# Task details
The answer is the exact run of lines in the listing below from the line containing "turquoise mushroom: none" up to and including the line containing "turquoise cactus: [512,301,582,428]", with pictures removed.

# Listed records
%%

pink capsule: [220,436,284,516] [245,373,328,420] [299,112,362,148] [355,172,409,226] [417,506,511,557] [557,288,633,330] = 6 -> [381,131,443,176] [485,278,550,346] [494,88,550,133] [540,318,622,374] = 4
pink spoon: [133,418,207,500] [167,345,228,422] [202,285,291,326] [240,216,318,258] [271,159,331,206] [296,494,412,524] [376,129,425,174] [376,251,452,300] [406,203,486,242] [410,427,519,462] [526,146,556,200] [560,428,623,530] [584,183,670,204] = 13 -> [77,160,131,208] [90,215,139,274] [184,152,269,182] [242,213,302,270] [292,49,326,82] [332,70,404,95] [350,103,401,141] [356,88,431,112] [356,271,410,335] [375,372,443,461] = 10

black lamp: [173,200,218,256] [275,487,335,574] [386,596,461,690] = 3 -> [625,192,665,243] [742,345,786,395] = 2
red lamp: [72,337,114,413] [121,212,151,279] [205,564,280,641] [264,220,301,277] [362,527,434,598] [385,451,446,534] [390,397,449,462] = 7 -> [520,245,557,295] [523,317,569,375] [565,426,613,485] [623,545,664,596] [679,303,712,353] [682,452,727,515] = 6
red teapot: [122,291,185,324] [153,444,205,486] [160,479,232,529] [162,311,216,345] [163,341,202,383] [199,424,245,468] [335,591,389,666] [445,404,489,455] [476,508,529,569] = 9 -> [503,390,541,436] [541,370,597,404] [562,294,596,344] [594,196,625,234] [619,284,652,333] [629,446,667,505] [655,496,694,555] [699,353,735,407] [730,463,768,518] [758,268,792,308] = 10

%%
%%

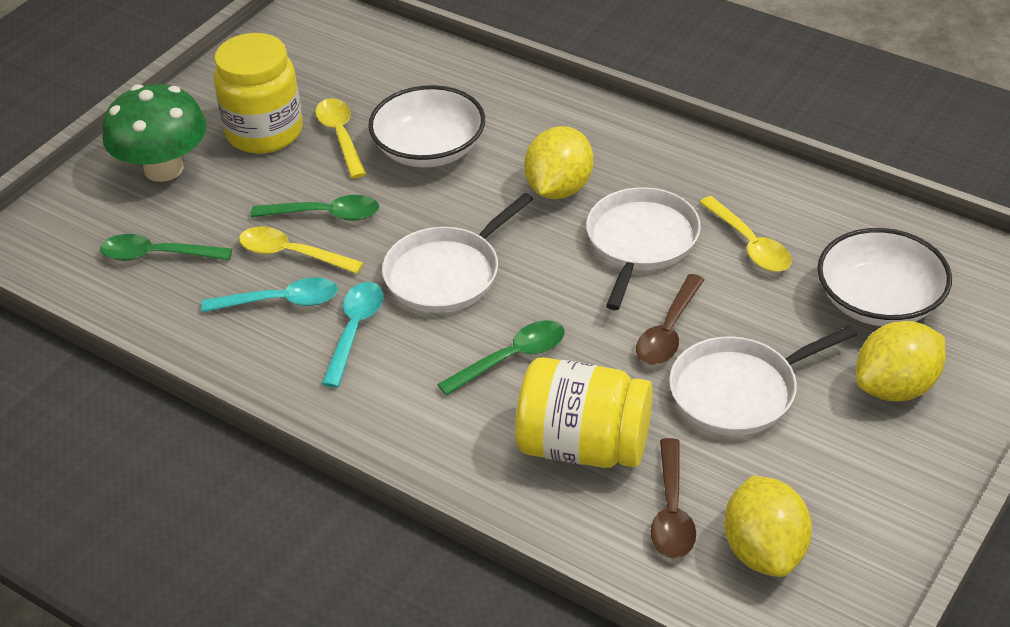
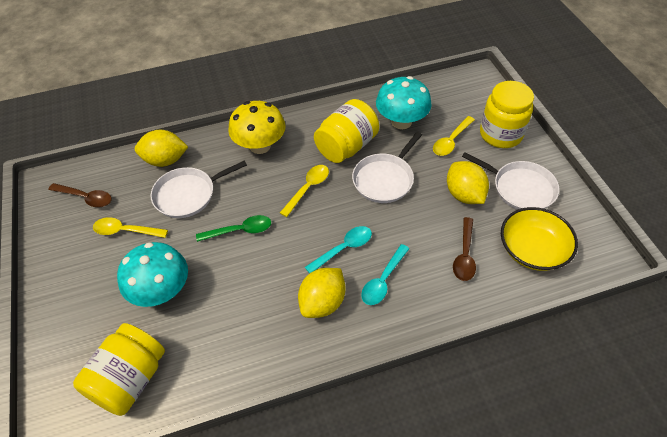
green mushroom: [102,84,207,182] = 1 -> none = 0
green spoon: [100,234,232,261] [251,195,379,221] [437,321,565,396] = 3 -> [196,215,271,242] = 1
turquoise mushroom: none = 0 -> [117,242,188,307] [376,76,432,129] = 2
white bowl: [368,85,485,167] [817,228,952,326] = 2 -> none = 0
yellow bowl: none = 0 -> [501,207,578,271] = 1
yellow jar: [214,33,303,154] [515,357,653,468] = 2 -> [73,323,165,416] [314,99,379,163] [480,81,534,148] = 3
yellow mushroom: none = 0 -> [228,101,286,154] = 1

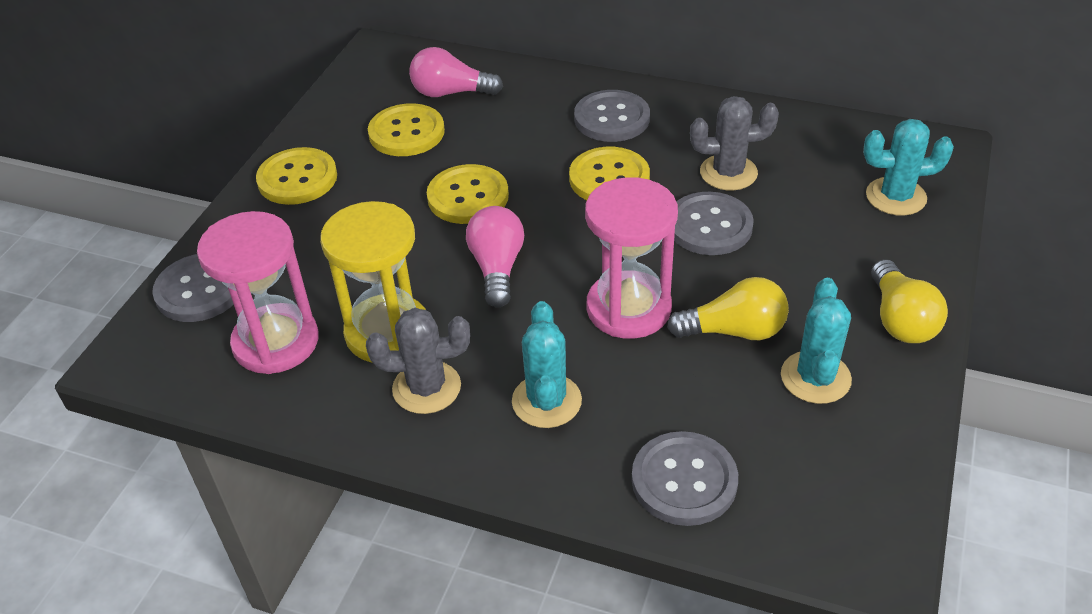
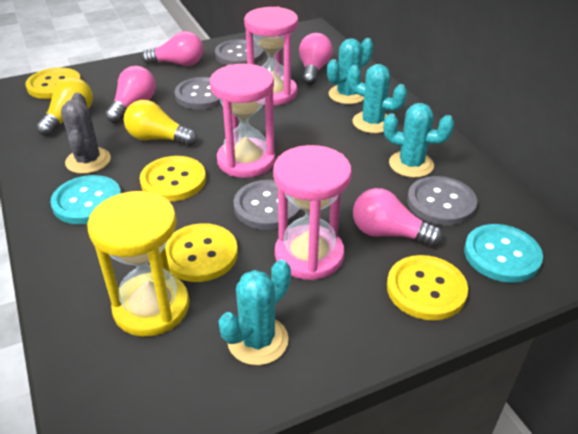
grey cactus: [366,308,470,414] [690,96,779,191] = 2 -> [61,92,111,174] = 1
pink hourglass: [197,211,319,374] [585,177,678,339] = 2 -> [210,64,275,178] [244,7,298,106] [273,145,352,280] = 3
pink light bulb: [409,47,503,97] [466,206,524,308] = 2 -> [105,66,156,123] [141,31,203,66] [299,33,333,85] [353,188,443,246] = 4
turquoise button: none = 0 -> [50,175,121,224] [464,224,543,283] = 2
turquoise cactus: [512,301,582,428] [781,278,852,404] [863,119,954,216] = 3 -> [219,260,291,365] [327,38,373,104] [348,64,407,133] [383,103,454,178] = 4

%%
%%

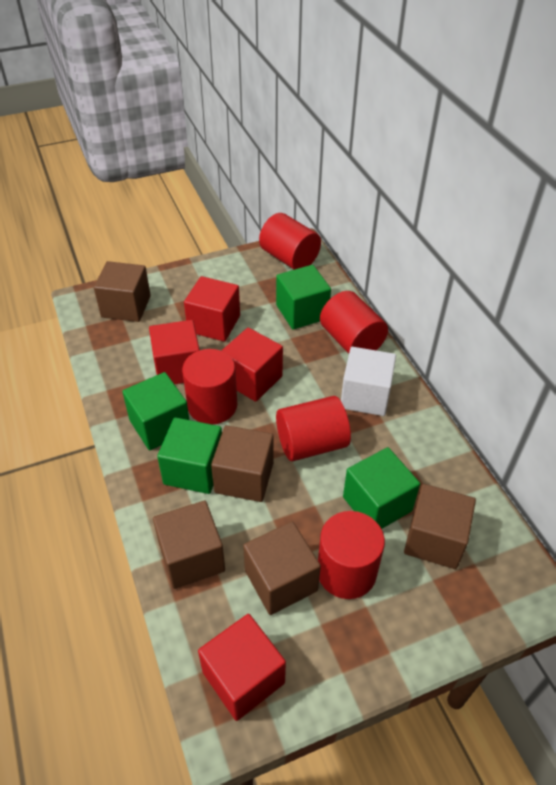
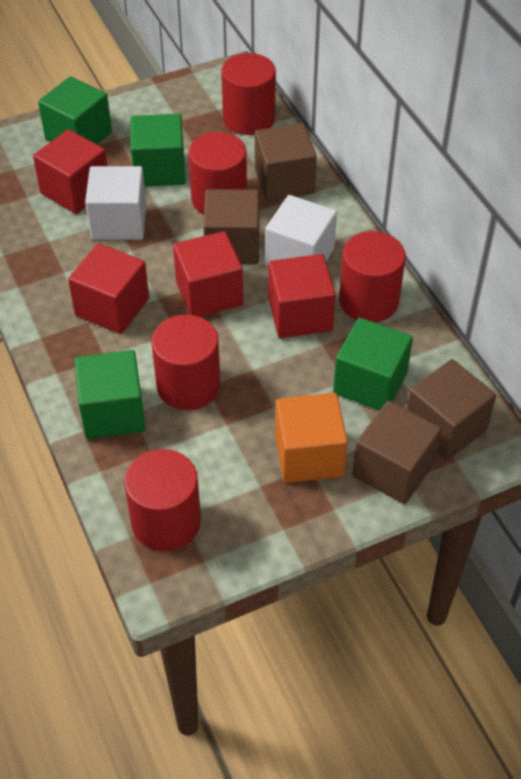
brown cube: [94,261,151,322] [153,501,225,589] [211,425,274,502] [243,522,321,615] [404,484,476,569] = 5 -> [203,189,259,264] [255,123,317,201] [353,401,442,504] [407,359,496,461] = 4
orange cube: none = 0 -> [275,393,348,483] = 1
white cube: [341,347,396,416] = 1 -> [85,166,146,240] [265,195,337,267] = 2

%%

# Completed task
turquoise mushroom: none = 0 -> [117,242,188,307] [376,76,432,129] = 2
white bowl: [368,85,485,167] [817,228,952,326] = 2 -> none = 0
yellow bowl: none = 0 -> [501,207,578,271] = 1
yellow jar: [214,33,303,154] [515,357,653,468] = 2 -> [73,323,165,416] [314,99,379,163] [480,81,534,148] = 3
yellow mushroom: none = 0 -> [228,101,286,154] = 1

grey cactus: [366,308,470,414] [690,96,779,191] = 2 -> [61,92,111,174] = 1
pink hourglass: [197,211,319,374] [585,177,678,339] = 2 -> [210,64,275,178] [244,7,298,106] [273,145,352,280] = 3
pink light bulb: [409,47,503,97] [466,206,524,308] = 2 -> [105,66,156,123] [141,31,203,66] [299,33,333,85] [353,188,443,246] = 4
turquoise button: none = 0 -> [50,175,121,224] [464,224,543,283] = 2
turquoise cactus: [512,301,582,428] [781,278,852,404] [863,119,954,216] = 3 -> [219,260,291,365] [327,38,373,104] [348,64,407,133] [383,103,454,178] = 4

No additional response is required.